---------- Excerpted records ----------

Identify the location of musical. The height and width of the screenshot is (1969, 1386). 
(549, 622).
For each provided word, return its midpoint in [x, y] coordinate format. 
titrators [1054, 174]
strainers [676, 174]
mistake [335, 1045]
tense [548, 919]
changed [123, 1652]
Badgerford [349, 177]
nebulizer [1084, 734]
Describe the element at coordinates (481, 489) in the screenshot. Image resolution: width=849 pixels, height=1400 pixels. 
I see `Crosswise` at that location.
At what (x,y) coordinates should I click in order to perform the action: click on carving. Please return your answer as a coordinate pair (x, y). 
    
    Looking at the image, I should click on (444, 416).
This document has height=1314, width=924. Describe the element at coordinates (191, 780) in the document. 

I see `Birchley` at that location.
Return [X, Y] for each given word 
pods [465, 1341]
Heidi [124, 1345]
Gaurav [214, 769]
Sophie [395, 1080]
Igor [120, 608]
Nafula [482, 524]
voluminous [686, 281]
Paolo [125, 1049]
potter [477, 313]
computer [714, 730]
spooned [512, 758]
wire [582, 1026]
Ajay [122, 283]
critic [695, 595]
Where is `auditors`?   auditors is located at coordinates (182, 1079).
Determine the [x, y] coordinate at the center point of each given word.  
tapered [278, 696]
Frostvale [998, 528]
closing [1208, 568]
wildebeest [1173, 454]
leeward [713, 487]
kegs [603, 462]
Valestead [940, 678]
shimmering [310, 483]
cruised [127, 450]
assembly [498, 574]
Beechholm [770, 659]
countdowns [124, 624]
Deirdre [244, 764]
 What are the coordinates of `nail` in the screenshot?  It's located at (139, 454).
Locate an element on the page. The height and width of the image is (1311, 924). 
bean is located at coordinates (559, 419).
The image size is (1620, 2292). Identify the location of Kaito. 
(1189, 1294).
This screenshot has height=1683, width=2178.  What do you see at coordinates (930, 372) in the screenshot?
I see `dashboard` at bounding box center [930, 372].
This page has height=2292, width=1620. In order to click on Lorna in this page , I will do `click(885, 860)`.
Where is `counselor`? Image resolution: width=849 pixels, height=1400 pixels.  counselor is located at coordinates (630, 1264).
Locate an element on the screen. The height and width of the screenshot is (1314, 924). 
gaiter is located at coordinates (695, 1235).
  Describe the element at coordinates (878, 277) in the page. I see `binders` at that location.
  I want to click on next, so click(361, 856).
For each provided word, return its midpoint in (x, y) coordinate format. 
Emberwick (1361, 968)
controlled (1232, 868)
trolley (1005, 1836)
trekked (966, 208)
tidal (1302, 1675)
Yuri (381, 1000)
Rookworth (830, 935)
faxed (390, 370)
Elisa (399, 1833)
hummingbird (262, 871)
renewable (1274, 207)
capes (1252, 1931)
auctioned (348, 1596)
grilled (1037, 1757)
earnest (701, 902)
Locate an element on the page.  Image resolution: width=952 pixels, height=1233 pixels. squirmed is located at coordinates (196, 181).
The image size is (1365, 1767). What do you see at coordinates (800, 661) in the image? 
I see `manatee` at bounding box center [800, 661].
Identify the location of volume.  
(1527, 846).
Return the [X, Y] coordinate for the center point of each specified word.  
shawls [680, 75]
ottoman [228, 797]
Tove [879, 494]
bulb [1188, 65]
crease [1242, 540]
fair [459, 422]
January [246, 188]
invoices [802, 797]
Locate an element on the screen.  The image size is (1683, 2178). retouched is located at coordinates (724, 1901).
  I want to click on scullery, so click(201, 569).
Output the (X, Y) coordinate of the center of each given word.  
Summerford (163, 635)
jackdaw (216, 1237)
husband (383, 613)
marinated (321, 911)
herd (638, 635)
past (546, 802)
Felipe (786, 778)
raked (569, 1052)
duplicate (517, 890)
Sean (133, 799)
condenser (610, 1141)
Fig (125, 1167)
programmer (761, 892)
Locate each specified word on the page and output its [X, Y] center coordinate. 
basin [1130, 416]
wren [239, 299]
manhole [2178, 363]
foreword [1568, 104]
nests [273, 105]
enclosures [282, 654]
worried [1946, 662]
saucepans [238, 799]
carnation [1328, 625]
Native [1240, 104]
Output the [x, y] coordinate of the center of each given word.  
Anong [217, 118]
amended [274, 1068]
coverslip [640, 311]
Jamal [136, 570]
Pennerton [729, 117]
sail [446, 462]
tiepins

----------

Work instructions — Reproduce the entire listing above word for word.

Result of the exercise —
Identify the location of musical. The height and width of the screenshot is (1969, 1386). 
(549, 622).
For each provided word, return its midpoint in [x, y] coordinate format. 
titrators [1054, 174]
strainers [676, 174]
mistake [335, 1045]
tense [548, 919]
changed [123, 1652]
Badgerford [349, 177]
nebulizer [1084, 734]
Describe the element at coordinates (481, 489) in the screenshot. Image resolution: width=849 pixels, height=1400 pixels. 
I see `Crosswise` at that location.
At what (x,y) coordinates should I click in order to perform the action: click on carving. Please return your answer as a coordinate pair (x, y). 
    
    Looking at the image, I should click on (444, 416).
This document has height=1314, width=924. Describe the element at coordinates (191, 780) in the document. 

I see `Birchley` at that location.
Return [X, Y] for each given word 
pods [465, 1341]
Heidi [124, 1345]
Gaurav [214, 769]
Sophie [395, 1080]
Igor [120, 608]
Nafula [482, 524]
voluminous [686, 281]
Paolo [125, 1049]
potter [477, 313]
computer [714, 730]
spooned [512, 758]
wire [582, 1026]
Ajay [122, 283]
critic [695, 595]
Where is `auditors`?   auditors is located at coordinates (182, 1079).
Determine the [x, y] coordinate at the center point of each given word.  
tapered [278, 696]
Frostvale [998, 528]
closing [1208, 568]
wildebeest [1173, 454]
leeward [713, 487]
kegs [603, 462]
Valestead [940, 678]
shimmering [310, 483]
cruised [127, 450]
assembly [498, 574]
Beechholm [770, 659]
countdowns [124, 624]
Deirdre [244, 764]
 What are the coordinates of `nail` in the screenshot?  It's located at (139, 454).
Locate an element on the page. The height and width of the image is (1311, 924). 
bean is located at coordinates (559, 419).
The image size is (1620, 2292). Identify the location of Kaito. 
(1189, 1294).
This screenshot has height=1683, width=2178.  What do you see at coordinates (930, 372) in the screenshot?
I see `dashboard` at bounding box center [930, 372].
This page has height=2292, width=1620. In order to click on Lorna in this page , I will do `click(885, 860)`.
Where is `counselor`? Image resolution: width=849 pixels, height=1400 pixels.  counselor is located at coordinates (630, 1264).
Locate an element on the screen. The height and width of the screenshot is (1314, 924). 
gaiter is located at coordinates (695, 1235).
  Describe the element at coordinates (878, 277) in the page. I see `binders` at that location.
  I want to click on next, so click(361, 856).
For each provided word, return its midpoint in (x, y) coordinate format. 
Emberwick (1361, 968)
controlled (1232, 868)
trolley (1005, 1836)
trekked (966, 208)
tidal (1302, 1675)
Yuri (381, 1000)
Rookworth (830, 935)
faxed (390, 370)
Elisa (399, 1833)
hummingbird (262, 871)
renewable (1274, 207)
capes (1252, 1931)
auctioned (348, 1596)
grilled (1037, 1757)
earnest (701, 902)
Locate an element on the page.  Image resolution: width=952 pixels, height=1233 pixels. squirmed is located at coordinates (196, 181).
The image size is (1365, 1767). What do you see at coordinates (800, 661) in the image? 
I see `manatee` at bounding box center [800, 661].
Identify the location of volume.  
(1527, 846).
Return the [X, Y] coordinate for the center point of each specified word.  
shawls [680, 75]
ottoman [228, 797]
Tove [879, 494]
bulb [1188, 65]
crease [1242, 540]
fair [459, 422]
January [246, 188]
invoices [802, 797]
Locate an element on the screen.  The image size is (1683, 2178). retouched is located at coordinates (724, 1901).
  I want to click on scullery, so click(201, 569).
Output the (X, Y) coordinate of the center of each given word.  
Summerford (163, 635)
jackdaw (216, 1237)
husband (383, 613)
marinated (321, 911)
herd (638, 635)
past (546, 802)
Felipe (786, 778)
raked (569, 1052)
duplicate (517, 890)
Sean (133, 799)
condenser (610, 1141)
Fig (125, 1167)
programmer (761, 892)
Locate each specified word on the page and output its [X, Y] center coordinate. 
basin [1130, 416]
wren [239, 299]
manhole [2178, 363]
foreword [1568, 104]
nests [273, 105]
enclosures [282, 654]
worried [1946, 662]
saucepans [238, 799]
carnation [1328, 625]
Native [1240, 104]
Output the [x, y] coordinate of the center of each given word.  
Anong [217, 118]
amended [274, 1068]
coverslip [640, 311]
Jamal [136, 570]
Pennerton [729, 117]
sail [446, 462]
tiepins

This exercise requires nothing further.